** Opening Given data block **

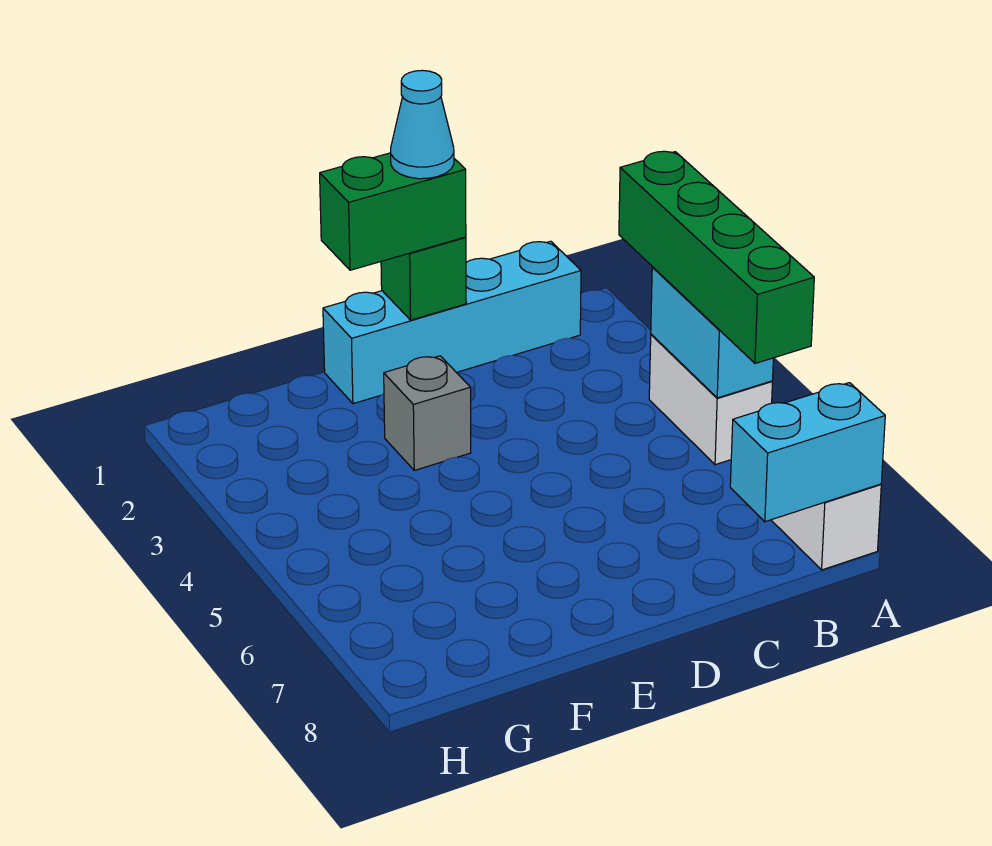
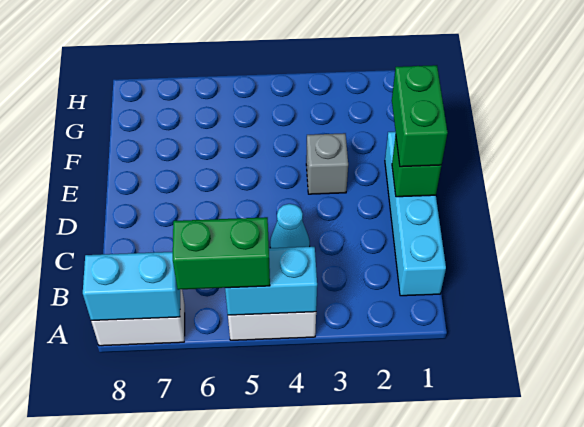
green brick A3:A6 level 3 -> green brick A5:A6 level 3
cyan brick A8:B8 level 2 -> cyan brick A7:A8 level 2
cyan cone D1 level 4 -> cyan cone C4 level 1

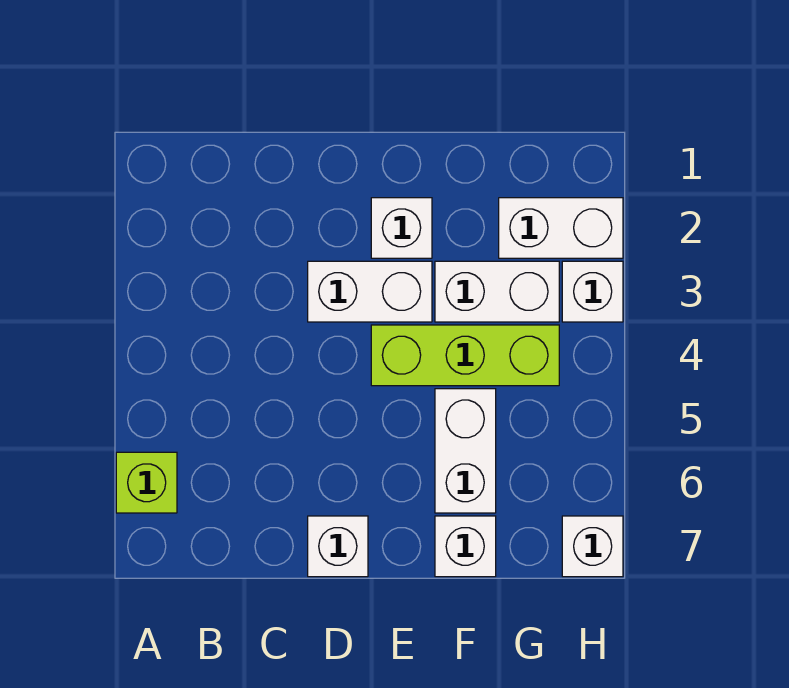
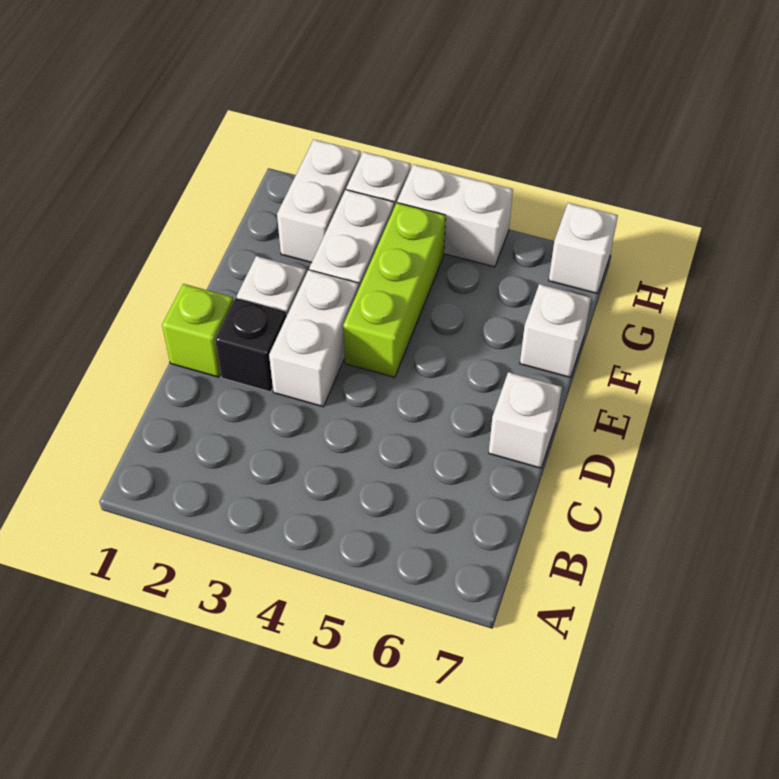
lime brick A6 level 1 -> lime brick D1 level 1
none -> black brick D2 level 1
white brick F5:F6 level 1 -> white brick H4:H5 level 1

** Closing Given data block **

Each record must be returned exactly as it stands, and the images omitted.

green brick A3:A6 level 3 -> green brick A5:A6 level 3
cyan brick A8:B8 level 2 -> cyan brick A7:A8 level 2
cyan cone D1 level 4 -> cyan cone C4 level 1

lime brick A6 level 1 -> lime brick D1 level 1
none -> black brick D2 level 1
white brick F5:F6 level 1 -> white brick H4:H5 level 1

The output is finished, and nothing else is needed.